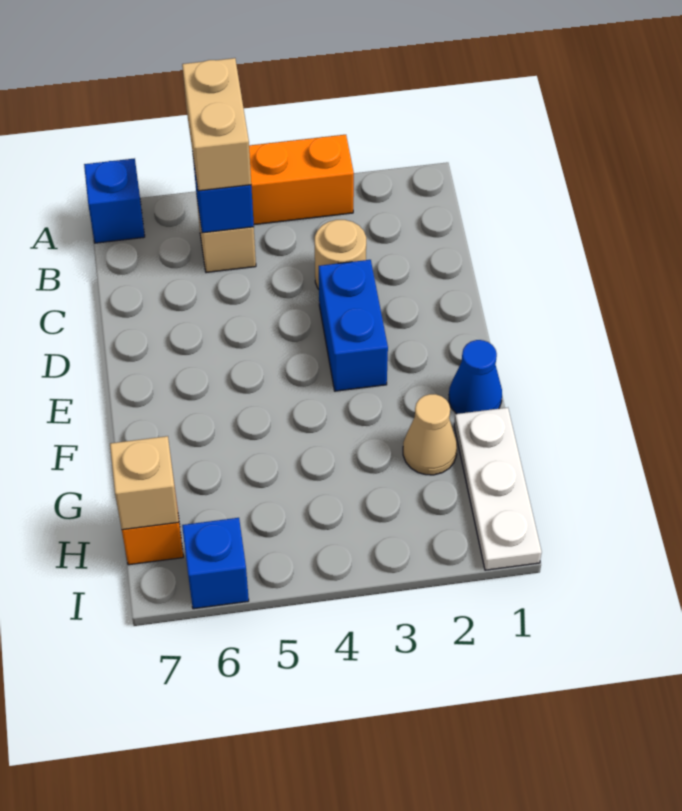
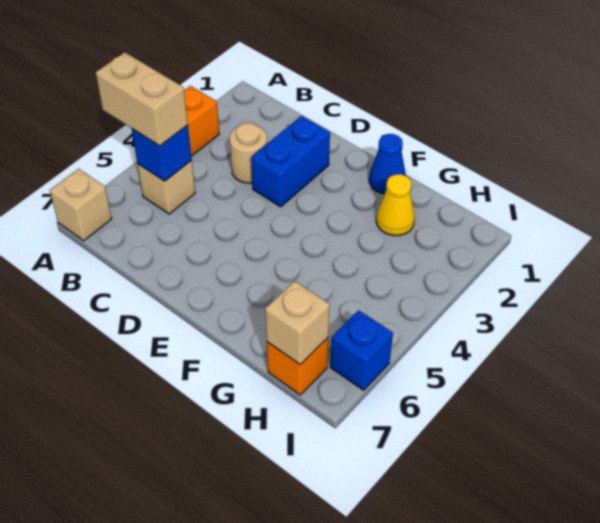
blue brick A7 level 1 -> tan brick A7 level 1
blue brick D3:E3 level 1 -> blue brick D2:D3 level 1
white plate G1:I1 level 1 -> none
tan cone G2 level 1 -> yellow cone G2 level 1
--
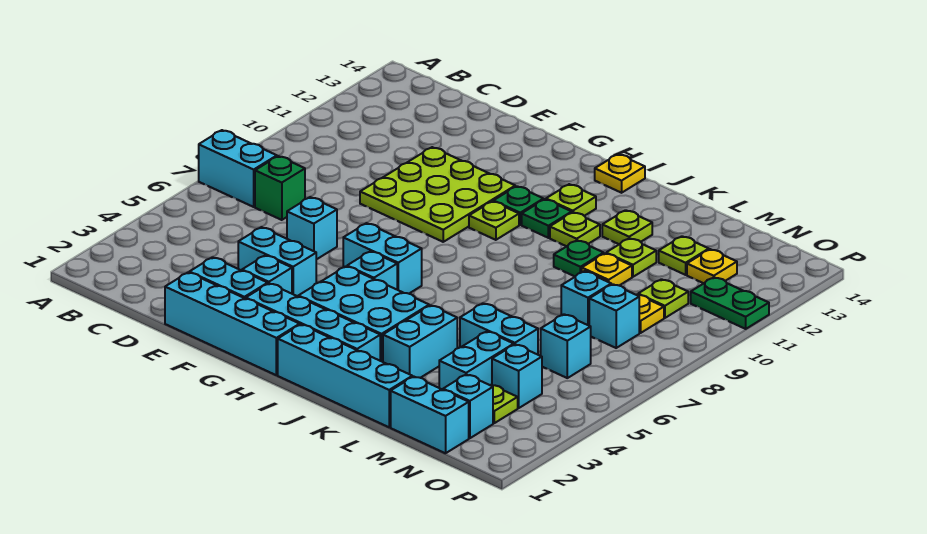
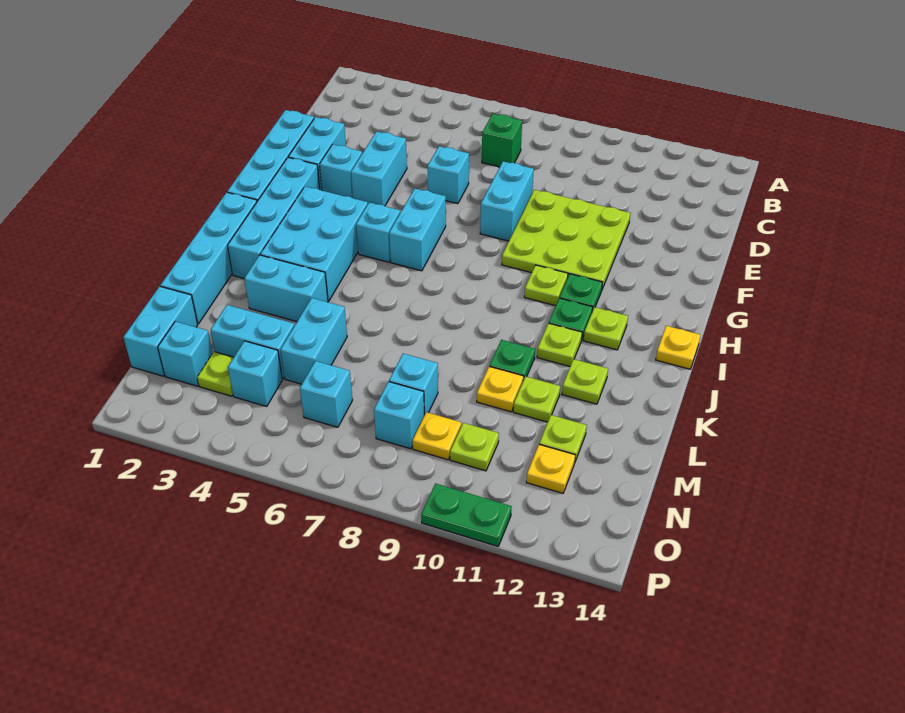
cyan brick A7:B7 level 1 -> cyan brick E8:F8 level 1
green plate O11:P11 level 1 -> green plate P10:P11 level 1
* * *
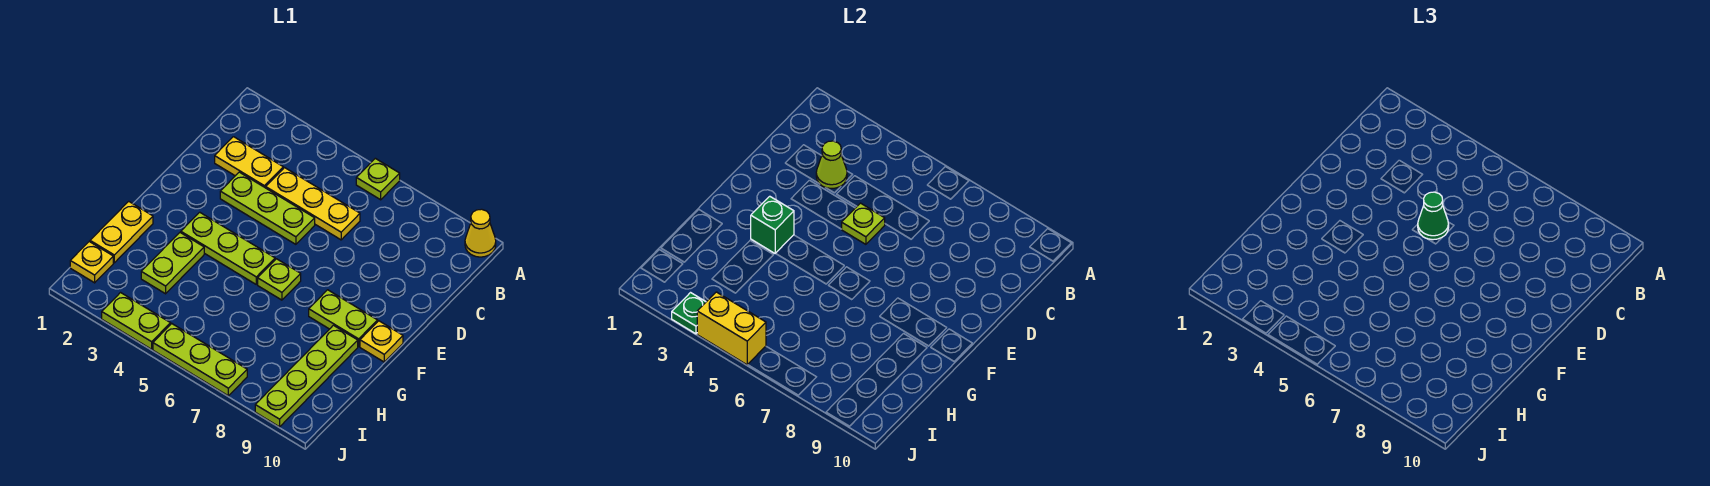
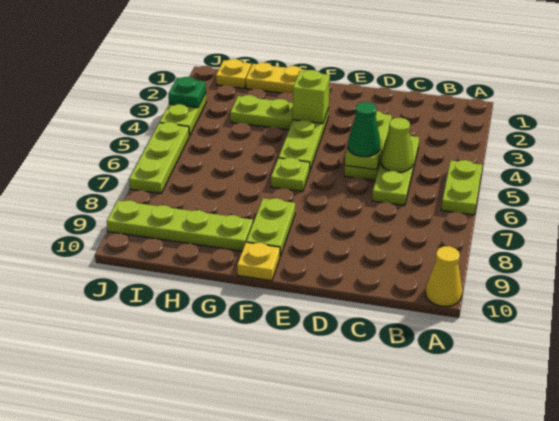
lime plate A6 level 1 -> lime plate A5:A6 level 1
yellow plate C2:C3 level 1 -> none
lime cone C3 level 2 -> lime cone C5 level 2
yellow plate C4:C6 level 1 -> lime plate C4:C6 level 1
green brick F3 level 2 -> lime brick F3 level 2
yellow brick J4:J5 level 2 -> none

◆ Task to complete ◆
Looking at the data above, write out exactly the lines that start at the one containing "yellow plate C2:C3 level 1 -> none" and end at the one containing "yellow brick J4:J5 level 2 -> none"; include both and nothing beyond.

◆ Exercise response ◆
yellow plate C2:C3 level 1 -> none
lime cone C3 level 2 -> lime cone C5 level 2
yellow plate C4:C6 level 1 -> lime plate C4:C6 level 1
green brick F3 level 2 -> lime brick F3 level 2
yellow brick J4:J5 level 2 -> none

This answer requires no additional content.